## Exercise
Up through the line that contains "gray circle: (39, 22)", retype the entries exactly, beginning at the very first line.
····················
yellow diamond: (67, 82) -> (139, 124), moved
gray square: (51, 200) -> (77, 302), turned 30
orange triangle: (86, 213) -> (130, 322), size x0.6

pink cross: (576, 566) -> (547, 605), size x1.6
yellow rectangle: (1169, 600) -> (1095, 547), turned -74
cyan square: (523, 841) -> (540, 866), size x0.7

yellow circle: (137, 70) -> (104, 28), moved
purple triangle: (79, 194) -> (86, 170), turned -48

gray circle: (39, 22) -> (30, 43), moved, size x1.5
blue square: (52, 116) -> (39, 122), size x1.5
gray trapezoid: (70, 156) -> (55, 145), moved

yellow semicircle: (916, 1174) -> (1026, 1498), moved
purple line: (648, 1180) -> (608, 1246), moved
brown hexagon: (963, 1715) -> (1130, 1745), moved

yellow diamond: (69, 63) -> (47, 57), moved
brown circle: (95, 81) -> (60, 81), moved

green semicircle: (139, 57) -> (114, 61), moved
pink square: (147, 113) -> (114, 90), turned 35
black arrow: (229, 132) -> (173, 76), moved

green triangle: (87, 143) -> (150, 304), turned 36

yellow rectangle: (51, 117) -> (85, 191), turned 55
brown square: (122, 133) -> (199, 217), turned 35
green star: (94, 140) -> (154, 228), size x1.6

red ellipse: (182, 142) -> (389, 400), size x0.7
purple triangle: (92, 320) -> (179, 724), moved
····················
## Reply
yellow diamond: (67, 82) -> (139, 124), moved
gray square: (51, 200) -> (77, 302), turned 30
orange triangle: (86, 213) -> (130, 322), size x0.6

pink cross: (576, 566) -> (547, 605), size x1.6
yellow rectangle: (1169, 600) -> (1095, 547), turned -74
cyan square: (523, 841) -> (540, 866), size x0.7

yellow circle: (137, 70) -> (104, 28), moved
purple triangle: (79, 194) -> (86, 170), turned -48

gray circle: (39, 22) -> (30, 43), moved, size x1.5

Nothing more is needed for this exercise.